Records shown:
--
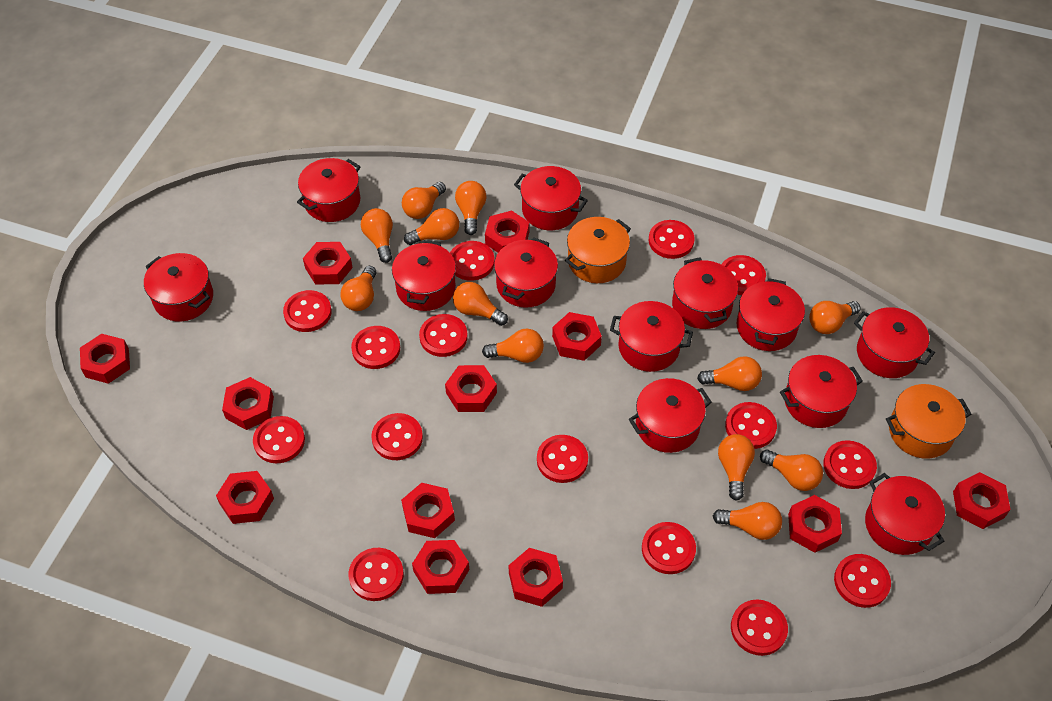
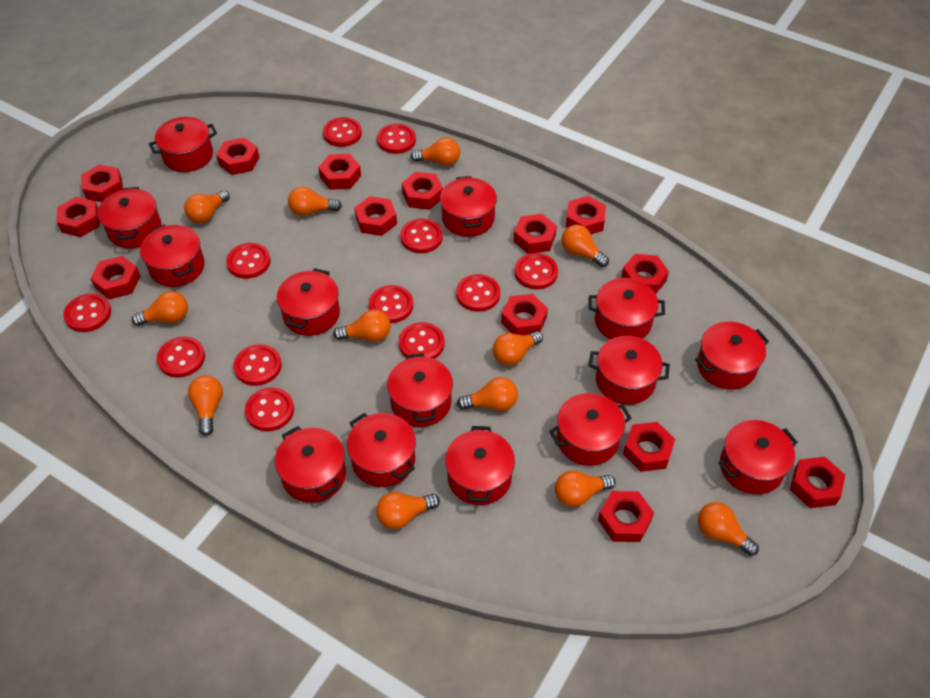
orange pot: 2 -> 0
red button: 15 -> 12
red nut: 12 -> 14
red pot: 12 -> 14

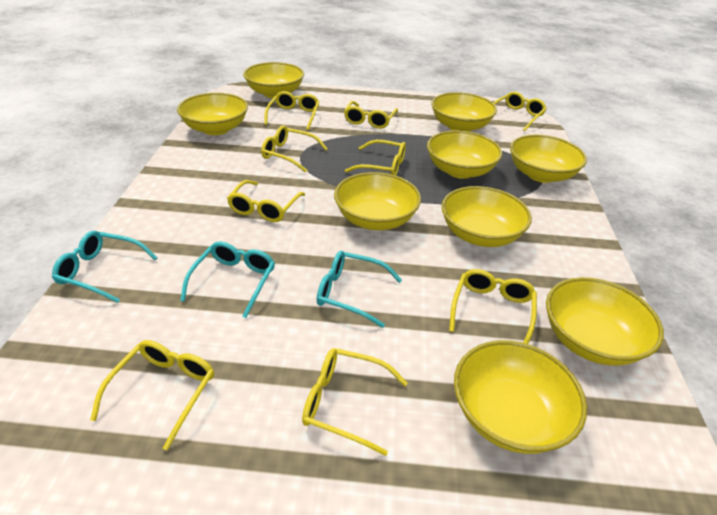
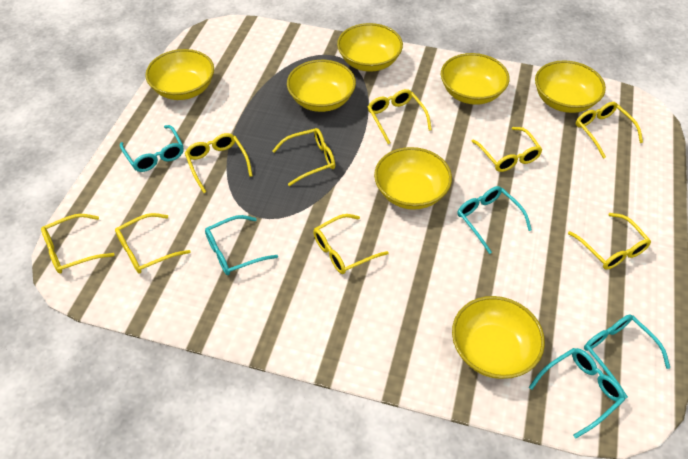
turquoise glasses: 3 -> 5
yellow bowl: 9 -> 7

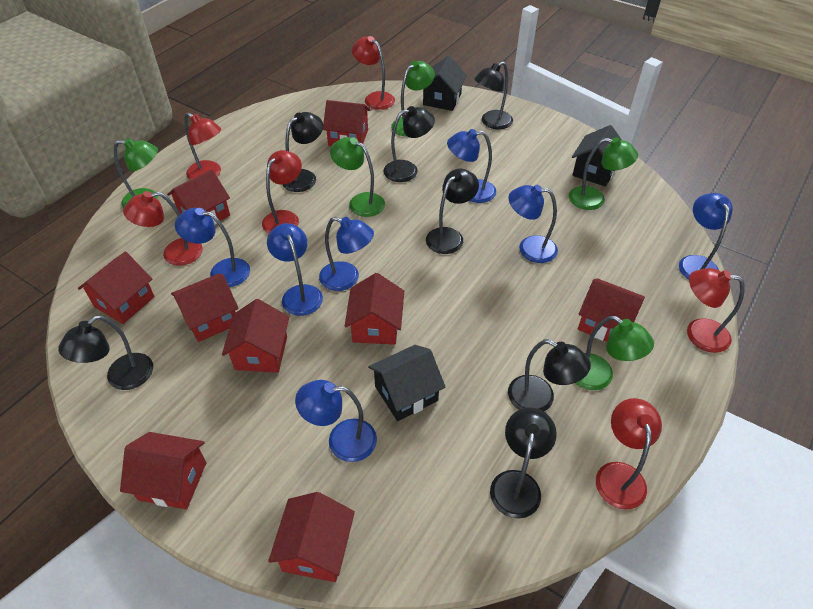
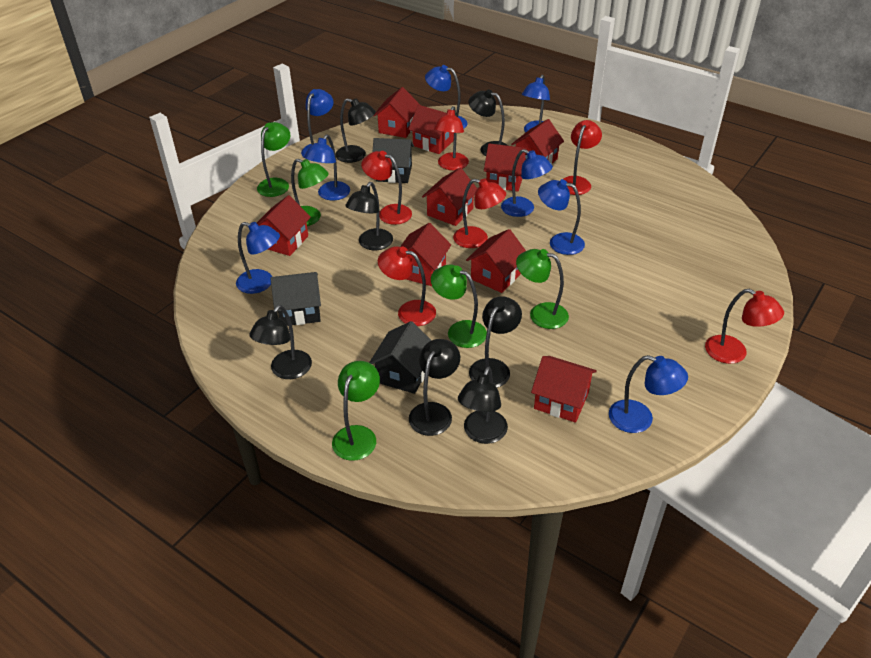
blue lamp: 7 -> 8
--
Reproduce the material exactly. Pictures stay out.

Your solution:
orange pot: 2 -> 0
red button: 15 -> 12
red nut: 12 -> 14
red pot: 12 -> 14

turquoise glasses: 3 -> 5
yellow bowl: 9 -> 7

blue lamp: 7 -> 8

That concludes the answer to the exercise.